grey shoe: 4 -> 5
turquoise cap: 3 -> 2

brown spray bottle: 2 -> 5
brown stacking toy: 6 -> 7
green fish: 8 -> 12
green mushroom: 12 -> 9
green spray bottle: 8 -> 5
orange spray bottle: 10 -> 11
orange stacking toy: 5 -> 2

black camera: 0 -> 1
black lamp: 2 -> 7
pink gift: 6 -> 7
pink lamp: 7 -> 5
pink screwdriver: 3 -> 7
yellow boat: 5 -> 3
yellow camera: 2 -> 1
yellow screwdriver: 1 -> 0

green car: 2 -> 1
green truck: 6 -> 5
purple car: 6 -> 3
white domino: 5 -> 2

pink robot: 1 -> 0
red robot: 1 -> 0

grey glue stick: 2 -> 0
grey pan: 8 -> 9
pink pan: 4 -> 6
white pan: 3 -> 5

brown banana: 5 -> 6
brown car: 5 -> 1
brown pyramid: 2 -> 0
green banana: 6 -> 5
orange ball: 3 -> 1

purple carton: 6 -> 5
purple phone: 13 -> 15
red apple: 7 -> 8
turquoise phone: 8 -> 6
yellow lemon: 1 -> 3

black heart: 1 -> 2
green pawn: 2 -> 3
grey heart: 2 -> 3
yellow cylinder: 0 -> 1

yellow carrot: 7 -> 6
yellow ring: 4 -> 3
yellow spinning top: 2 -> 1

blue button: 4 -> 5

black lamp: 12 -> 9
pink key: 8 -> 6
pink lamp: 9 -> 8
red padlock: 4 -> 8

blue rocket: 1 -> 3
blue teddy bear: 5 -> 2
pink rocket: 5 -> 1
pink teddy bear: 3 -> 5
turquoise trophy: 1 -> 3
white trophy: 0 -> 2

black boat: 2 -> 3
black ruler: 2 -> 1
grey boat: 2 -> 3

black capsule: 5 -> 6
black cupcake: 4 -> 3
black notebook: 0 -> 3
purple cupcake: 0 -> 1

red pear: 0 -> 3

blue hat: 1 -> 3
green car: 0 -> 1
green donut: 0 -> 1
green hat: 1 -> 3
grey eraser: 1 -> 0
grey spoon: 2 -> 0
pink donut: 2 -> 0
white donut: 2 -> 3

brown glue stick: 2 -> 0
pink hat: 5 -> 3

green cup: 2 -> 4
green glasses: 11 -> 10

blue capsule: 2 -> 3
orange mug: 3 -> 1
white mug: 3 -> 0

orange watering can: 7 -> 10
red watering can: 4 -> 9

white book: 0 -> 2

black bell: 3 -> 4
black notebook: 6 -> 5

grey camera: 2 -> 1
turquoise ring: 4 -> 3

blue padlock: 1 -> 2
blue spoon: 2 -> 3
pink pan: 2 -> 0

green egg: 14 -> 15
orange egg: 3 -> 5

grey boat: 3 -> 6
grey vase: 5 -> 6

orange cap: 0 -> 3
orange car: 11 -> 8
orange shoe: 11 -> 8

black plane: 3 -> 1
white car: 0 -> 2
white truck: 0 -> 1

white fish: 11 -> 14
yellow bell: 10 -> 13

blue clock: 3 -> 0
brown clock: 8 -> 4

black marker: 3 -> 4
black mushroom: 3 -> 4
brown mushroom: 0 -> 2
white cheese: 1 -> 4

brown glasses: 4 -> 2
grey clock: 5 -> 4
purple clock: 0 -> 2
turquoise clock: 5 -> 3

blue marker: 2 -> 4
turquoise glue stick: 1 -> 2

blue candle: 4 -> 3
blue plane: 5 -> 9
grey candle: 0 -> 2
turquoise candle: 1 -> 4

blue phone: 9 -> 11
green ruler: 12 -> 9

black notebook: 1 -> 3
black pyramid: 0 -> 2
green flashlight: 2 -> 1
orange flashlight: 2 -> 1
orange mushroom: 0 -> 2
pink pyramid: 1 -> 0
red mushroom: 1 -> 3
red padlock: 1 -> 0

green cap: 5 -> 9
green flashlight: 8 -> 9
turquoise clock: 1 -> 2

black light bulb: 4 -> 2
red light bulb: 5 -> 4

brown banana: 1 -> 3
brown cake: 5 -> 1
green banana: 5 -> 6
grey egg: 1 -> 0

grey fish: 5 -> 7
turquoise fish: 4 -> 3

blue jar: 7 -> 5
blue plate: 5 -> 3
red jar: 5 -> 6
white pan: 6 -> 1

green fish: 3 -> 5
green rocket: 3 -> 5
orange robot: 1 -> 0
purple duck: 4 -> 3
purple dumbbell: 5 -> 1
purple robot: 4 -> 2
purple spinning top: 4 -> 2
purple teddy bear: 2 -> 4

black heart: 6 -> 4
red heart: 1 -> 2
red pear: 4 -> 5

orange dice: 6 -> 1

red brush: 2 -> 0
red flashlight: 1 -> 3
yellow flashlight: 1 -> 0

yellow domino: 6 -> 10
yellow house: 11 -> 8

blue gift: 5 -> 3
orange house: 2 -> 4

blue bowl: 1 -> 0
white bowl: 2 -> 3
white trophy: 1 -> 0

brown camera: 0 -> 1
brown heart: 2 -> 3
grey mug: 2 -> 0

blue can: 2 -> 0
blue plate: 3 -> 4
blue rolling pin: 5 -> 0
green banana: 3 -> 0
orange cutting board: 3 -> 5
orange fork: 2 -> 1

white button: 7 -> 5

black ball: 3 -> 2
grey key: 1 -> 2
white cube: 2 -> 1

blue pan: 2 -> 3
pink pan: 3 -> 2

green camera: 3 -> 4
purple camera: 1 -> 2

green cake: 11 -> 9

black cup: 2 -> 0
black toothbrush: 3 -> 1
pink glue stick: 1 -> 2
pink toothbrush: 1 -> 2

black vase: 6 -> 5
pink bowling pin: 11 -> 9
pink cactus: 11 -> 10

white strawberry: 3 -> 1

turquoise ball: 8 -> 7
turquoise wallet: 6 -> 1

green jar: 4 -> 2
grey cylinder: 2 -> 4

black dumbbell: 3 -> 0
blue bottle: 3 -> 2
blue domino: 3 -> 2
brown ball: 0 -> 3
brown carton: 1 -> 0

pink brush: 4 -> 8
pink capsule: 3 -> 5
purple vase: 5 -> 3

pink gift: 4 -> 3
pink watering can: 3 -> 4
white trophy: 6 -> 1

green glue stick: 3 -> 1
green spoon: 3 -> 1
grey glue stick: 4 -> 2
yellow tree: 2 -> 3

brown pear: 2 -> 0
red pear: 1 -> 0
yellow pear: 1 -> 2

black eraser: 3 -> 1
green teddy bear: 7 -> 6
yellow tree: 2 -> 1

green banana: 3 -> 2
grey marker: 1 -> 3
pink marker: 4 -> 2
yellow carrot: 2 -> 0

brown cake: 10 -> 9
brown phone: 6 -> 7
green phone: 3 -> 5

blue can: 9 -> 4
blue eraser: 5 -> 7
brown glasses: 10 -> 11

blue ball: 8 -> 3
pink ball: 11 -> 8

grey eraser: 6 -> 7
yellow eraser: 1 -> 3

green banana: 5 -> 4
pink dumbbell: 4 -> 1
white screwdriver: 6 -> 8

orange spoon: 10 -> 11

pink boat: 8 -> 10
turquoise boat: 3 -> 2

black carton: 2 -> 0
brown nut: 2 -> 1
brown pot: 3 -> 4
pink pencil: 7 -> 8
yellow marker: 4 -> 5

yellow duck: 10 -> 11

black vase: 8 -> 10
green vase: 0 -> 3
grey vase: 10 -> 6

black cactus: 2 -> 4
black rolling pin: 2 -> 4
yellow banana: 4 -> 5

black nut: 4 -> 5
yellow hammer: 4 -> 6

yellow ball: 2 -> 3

__________________________________________________

WHAT YOU NEED TO DO: I would like you to report every line in the listing above that contains "trophy".

WRITTEN RESPONSE:
turquoise trophy: 1 -> 3
white trophy: 0 -> 2
white trophy: 1 -> 0
white trophy: 6 -> 1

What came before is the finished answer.